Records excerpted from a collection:
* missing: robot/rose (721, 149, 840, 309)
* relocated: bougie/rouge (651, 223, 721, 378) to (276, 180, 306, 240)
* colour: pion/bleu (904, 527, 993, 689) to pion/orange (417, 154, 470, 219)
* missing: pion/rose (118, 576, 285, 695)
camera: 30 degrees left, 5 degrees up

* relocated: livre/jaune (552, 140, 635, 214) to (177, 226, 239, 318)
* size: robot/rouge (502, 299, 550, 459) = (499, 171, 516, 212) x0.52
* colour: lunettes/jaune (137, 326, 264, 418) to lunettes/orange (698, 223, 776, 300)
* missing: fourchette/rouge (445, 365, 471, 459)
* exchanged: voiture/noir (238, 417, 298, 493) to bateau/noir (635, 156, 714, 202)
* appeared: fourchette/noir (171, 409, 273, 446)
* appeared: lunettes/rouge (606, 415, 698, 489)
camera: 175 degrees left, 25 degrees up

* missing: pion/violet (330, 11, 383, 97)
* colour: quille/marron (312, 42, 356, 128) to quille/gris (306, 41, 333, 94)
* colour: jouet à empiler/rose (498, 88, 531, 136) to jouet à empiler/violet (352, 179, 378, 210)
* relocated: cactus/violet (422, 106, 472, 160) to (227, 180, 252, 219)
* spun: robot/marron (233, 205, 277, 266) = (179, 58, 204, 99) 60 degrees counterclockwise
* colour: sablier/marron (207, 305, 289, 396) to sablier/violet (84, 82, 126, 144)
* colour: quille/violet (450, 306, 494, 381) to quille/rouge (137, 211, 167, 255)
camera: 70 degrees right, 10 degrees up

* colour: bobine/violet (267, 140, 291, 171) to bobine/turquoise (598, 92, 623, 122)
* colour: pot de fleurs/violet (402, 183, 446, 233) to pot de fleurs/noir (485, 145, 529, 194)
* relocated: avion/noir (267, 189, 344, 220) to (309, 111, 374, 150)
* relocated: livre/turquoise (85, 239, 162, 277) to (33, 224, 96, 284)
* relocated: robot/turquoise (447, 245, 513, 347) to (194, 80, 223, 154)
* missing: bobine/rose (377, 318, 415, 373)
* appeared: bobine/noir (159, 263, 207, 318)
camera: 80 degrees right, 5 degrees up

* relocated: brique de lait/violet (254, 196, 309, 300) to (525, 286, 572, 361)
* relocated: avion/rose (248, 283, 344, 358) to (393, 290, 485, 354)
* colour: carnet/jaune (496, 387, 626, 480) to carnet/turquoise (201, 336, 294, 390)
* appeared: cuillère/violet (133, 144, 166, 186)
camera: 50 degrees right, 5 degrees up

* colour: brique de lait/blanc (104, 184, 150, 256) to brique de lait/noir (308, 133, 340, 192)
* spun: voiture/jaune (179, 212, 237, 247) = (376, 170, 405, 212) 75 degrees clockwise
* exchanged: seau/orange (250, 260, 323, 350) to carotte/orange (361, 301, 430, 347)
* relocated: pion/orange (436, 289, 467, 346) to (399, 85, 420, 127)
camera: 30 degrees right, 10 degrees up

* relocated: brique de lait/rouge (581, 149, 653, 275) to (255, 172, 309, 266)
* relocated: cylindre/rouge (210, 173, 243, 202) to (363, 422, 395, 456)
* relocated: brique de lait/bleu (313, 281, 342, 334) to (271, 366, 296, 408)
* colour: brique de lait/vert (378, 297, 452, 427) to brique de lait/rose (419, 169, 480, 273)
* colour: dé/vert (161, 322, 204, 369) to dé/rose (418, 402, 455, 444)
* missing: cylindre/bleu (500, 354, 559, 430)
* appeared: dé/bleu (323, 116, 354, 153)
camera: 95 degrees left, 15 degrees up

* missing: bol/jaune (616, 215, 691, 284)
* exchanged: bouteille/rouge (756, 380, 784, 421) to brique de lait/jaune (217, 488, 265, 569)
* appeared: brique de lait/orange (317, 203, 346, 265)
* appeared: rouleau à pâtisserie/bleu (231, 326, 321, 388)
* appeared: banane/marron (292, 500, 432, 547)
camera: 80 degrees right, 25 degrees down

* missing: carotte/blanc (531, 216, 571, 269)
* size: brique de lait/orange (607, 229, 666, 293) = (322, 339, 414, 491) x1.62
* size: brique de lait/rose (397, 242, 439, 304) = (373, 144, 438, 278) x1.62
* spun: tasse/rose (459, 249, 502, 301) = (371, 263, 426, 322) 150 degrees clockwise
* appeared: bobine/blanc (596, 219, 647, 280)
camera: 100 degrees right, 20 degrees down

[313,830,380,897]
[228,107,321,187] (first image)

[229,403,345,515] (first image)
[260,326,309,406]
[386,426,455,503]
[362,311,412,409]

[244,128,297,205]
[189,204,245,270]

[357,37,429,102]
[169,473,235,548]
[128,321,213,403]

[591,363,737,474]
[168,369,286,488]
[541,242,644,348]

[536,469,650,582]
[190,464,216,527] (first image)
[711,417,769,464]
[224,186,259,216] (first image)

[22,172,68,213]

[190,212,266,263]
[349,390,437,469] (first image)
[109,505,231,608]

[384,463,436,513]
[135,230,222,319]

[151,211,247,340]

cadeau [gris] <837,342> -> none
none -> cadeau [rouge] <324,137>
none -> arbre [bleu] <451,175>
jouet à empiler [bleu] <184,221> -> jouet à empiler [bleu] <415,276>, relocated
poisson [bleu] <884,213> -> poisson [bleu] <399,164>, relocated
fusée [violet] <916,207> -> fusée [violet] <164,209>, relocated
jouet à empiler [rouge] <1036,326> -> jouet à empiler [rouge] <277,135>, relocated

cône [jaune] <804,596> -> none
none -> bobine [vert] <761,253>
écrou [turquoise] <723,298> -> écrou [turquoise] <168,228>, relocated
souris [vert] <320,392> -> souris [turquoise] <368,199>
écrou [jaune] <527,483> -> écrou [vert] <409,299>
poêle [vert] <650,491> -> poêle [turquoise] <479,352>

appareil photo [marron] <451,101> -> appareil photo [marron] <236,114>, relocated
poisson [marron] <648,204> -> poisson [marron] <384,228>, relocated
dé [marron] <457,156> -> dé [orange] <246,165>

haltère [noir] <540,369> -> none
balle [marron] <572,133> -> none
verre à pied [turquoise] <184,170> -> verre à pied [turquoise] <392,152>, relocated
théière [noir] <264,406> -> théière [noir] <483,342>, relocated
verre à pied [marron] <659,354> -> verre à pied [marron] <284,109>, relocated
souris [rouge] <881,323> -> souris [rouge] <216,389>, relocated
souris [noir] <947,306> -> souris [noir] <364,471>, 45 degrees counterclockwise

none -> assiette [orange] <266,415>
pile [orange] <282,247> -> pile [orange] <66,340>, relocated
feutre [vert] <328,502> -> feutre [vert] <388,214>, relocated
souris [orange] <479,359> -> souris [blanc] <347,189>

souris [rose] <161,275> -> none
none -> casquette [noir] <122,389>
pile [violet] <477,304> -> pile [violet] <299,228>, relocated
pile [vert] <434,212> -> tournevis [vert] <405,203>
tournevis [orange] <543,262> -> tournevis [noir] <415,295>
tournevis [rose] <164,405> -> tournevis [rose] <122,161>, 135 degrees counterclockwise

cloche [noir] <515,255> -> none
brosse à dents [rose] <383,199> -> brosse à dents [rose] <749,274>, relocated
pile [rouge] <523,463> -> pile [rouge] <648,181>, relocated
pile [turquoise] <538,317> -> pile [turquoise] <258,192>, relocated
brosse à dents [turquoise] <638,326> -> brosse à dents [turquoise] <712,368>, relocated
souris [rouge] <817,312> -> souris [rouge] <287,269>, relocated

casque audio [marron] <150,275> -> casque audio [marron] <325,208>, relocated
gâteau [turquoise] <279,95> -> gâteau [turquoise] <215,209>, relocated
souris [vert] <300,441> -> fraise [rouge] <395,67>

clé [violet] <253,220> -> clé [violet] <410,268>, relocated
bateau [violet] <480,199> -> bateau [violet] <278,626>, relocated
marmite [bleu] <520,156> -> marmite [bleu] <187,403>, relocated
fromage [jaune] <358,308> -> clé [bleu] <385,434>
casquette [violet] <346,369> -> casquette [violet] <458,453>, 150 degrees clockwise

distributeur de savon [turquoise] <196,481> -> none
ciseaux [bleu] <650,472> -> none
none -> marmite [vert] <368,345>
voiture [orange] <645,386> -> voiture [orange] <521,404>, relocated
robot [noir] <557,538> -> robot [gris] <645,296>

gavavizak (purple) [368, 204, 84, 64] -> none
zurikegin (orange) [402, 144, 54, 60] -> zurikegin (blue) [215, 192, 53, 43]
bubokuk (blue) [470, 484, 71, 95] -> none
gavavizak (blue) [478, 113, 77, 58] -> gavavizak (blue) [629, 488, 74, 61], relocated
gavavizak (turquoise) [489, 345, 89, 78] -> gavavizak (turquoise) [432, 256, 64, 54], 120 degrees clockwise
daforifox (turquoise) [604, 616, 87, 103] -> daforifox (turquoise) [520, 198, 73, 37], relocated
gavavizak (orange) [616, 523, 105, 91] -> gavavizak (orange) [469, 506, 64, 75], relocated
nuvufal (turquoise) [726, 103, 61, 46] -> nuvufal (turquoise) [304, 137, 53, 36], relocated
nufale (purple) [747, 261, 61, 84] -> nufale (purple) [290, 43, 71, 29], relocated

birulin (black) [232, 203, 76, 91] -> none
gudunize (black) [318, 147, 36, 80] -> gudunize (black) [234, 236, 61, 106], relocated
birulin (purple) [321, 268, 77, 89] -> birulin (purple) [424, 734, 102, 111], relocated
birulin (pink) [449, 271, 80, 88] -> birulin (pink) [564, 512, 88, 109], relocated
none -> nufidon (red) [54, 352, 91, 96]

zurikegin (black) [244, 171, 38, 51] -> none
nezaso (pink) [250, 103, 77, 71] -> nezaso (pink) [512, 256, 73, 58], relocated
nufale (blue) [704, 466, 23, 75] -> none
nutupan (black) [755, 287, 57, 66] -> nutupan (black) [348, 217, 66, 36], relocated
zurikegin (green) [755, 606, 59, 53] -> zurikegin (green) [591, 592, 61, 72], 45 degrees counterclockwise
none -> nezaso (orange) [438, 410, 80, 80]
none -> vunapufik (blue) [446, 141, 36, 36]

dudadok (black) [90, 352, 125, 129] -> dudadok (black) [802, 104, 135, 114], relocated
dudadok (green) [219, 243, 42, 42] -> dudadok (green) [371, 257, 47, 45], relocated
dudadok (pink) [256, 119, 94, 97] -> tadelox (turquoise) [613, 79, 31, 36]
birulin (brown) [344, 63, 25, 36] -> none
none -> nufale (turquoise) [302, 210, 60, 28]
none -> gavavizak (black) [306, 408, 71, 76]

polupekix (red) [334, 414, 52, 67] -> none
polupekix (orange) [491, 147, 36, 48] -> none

**What to produce:**
Output exactly the lines of the records from the first through the one bearing "576, 285, 695)", both ends included.

**Written response:**
* missing: robot/rose (721, 149, 840, 309)
* relocated: bougie/rouge (651, 223, 721, 378) to (276, 180, 306, 240)
* colour: pion/bleu (904, 527, 993, 689) to pion/orange (417, 154, 470, 219)
* missing: pion/rose (118, 576, 285, 695)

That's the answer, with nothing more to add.